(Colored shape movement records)
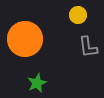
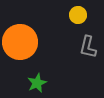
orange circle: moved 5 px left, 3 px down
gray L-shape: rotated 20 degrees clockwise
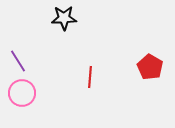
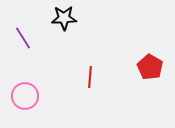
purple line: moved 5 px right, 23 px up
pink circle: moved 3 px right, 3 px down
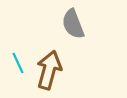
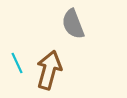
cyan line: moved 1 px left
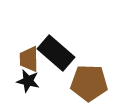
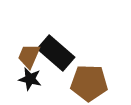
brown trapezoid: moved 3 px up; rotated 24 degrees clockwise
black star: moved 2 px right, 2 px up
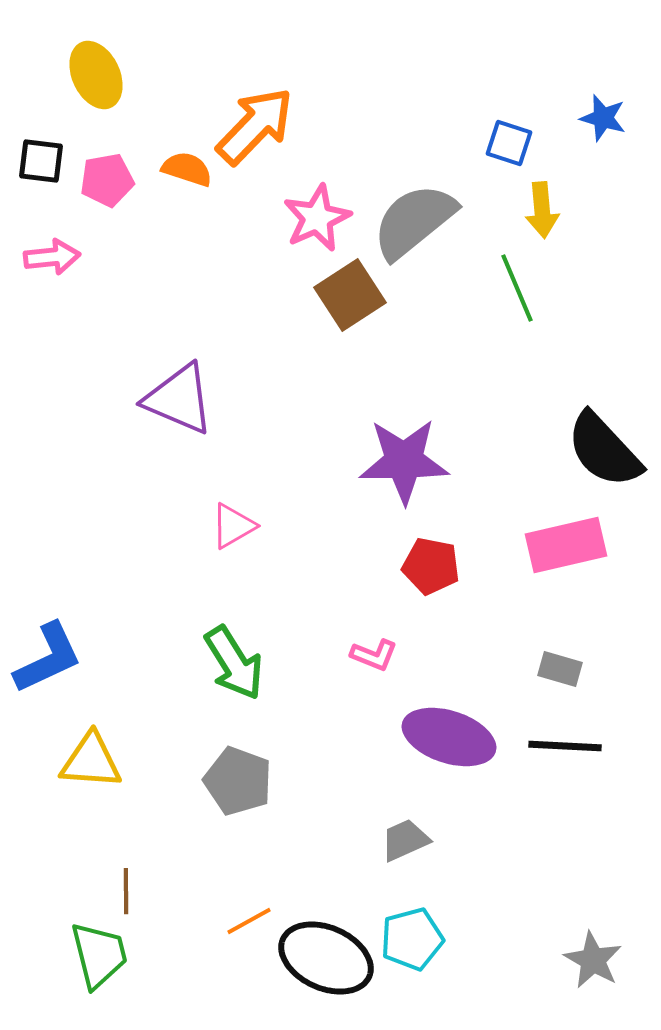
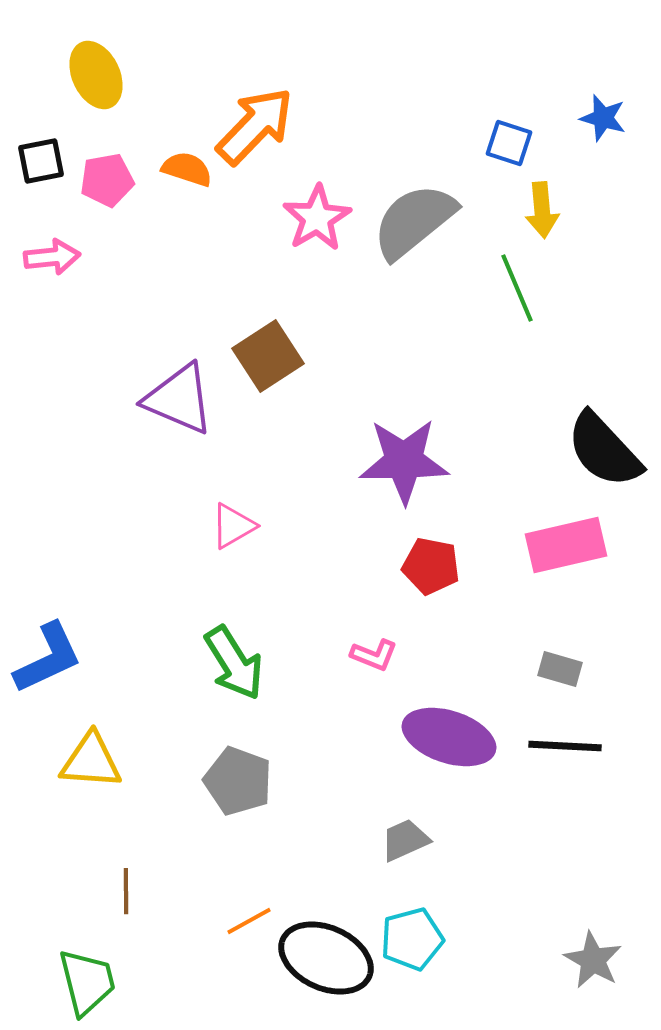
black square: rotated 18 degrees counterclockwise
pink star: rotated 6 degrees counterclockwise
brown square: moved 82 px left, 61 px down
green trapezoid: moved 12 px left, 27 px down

*Work instruction*. The result should be an exact retyped version of all the entries above, containing no pictures.

*Result*.
orange circle: moved 5 px left, 3 px down
gray L-shape: rotated 20 degrees clockwise
purple line: moved 5 px right, 23 px up
pink circle: moved 3 px right, 3 px down
cyan line: moved 1 px left
brown trapezoid: moved 3 px up; rotated 24 degrees clockwise
black star: moved 2 px right, 2 px up
black square: rotated 18 degrees counterclockwise
pink star: rotated 6 degrees counterclockwise
brown square: moved 82 px left, 61 px down
green trapezoid: moved 12 px left, 27 px down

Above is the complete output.